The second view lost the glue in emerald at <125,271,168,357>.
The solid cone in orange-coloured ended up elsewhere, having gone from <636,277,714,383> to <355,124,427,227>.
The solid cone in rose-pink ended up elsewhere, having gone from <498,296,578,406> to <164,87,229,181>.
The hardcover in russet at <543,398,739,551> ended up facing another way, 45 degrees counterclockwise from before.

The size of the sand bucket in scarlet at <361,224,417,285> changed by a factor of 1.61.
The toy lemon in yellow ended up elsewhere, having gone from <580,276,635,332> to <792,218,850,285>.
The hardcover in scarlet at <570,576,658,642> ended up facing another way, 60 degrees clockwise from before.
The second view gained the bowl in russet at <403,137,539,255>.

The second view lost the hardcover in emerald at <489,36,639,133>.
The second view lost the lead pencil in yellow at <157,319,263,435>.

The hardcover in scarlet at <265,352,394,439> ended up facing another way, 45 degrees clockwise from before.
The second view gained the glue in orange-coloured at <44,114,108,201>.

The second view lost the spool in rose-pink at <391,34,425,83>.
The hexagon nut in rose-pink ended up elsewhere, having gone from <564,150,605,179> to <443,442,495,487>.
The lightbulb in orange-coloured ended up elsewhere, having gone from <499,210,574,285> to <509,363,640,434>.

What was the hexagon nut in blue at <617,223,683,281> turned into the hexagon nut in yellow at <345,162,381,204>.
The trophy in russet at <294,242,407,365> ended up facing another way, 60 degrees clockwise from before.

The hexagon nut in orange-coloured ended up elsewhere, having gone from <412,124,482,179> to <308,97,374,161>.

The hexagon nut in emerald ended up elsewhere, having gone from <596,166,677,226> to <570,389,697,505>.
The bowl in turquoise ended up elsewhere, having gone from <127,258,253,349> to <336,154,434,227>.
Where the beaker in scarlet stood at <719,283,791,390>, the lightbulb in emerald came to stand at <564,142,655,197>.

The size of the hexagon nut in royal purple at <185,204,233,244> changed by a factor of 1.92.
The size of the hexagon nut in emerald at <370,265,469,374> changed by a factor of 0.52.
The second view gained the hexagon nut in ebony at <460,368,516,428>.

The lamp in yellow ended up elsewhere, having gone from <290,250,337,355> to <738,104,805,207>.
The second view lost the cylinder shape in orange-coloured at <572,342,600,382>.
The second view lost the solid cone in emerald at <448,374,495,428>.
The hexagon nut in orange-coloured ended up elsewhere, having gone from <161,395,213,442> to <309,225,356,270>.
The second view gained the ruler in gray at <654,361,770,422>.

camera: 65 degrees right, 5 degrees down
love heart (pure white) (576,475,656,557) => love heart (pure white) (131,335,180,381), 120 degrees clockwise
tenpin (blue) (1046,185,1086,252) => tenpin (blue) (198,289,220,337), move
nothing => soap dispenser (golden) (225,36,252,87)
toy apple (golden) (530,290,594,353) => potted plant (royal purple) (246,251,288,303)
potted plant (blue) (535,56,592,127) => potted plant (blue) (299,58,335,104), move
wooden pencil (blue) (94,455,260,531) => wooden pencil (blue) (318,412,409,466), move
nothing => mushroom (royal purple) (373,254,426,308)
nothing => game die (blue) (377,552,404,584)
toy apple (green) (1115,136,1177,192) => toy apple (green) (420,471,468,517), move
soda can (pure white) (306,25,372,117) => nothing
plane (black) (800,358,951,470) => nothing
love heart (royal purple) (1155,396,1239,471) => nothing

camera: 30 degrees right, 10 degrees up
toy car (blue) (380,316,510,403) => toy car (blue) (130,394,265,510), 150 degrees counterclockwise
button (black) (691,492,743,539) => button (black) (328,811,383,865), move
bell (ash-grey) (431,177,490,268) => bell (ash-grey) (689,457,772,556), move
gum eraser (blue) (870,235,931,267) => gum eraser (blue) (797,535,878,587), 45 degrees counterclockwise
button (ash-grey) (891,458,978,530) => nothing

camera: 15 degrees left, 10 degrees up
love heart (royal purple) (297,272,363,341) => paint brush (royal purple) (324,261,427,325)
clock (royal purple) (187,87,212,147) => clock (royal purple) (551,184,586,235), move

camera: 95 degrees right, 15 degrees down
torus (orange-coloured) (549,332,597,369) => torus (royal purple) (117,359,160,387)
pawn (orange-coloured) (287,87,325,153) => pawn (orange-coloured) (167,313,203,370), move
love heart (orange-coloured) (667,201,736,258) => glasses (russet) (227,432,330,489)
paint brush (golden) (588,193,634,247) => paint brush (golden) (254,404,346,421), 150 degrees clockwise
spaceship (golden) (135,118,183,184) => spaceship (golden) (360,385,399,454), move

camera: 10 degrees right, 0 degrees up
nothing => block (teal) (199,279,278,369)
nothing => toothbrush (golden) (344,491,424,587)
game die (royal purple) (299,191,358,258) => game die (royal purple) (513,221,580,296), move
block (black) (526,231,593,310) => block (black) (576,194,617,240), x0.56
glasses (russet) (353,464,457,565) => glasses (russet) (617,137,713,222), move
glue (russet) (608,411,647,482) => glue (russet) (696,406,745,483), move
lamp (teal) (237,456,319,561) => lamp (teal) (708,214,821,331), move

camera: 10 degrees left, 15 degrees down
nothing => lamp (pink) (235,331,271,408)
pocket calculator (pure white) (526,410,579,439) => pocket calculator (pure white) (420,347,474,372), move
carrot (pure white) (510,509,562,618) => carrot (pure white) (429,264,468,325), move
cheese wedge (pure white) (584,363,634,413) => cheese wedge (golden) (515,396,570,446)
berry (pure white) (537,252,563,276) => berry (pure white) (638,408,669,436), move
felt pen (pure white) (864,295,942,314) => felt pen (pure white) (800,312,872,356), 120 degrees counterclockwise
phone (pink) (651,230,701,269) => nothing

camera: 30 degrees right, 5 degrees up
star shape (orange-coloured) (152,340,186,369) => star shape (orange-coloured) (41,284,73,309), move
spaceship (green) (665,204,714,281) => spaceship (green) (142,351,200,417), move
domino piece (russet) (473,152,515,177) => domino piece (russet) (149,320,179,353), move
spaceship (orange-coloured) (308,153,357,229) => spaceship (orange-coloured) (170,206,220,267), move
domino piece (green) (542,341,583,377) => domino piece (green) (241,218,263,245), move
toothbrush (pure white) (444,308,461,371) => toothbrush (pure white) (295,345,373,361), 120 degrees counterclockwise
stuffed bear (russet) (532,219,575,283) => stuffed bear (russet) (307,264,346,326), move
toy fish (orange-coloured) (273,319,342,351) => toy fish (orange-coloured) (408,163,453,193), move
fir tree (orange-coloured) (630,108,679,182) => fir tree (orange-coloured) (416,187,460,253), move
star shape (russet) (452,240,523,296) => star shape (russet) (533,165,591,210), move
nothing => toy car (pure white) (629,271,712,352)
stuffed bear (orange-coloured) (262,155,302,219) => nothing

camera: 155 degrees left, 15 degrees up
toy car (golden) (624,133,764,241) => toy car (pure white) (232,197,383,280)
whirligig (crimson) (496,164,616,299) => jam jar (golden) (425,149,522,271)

• **ACTIVITY**:
Nothing but the lines from the beginning of the records through the line with "The solid cone in rose-pink" should appear, each printed exactly.

• **YOUR RESPONSE**:
The second view lost the glue in emerald at <125,271,168,357>.
The solid cone in orange-coloured ended up elsewhere, having gone from <636,277,714,383> to <355,124,427,227>.
The solid cone in rose-pink ended up elsewhere, having gone from <498,296,578,406> to <164,87,229,181>.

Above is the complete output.